* WHAT NEEDS TO BE DONE:
Your answer must be the full listing, reproduced exactly, minus any pictures.

* SOURCE MATERIAL:
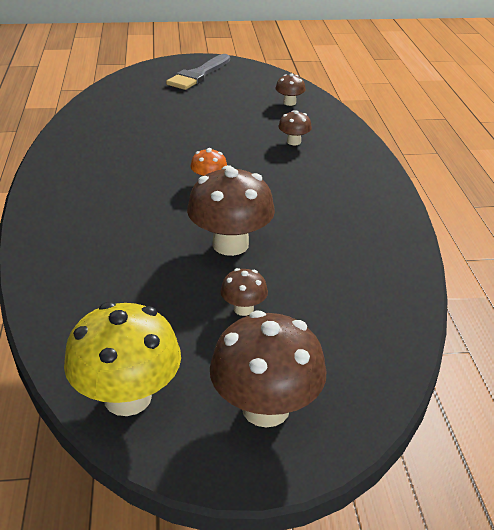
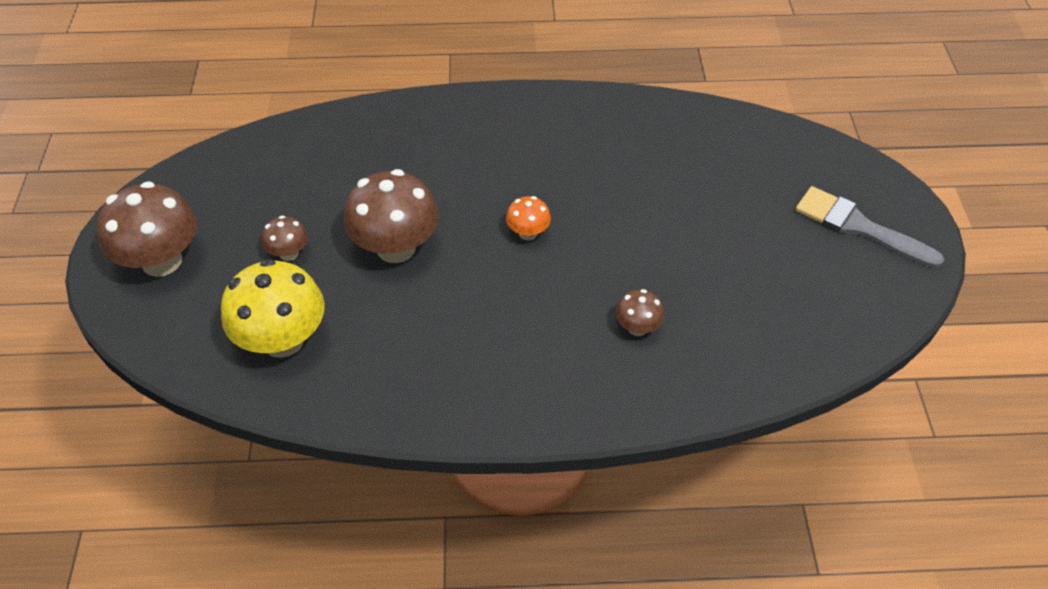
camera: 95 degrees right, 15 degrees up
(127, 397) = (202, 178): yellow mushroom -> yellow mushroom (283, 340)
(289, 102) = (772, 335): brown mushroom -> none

* ANSWER AREA:
camera: 95 degrees right, 15 degrees up
(127, 397) = (202, 178): yellow mushroom -> yellow mushroom (283, 340)
(289, 102) = (772, 335): brown mushroom -> none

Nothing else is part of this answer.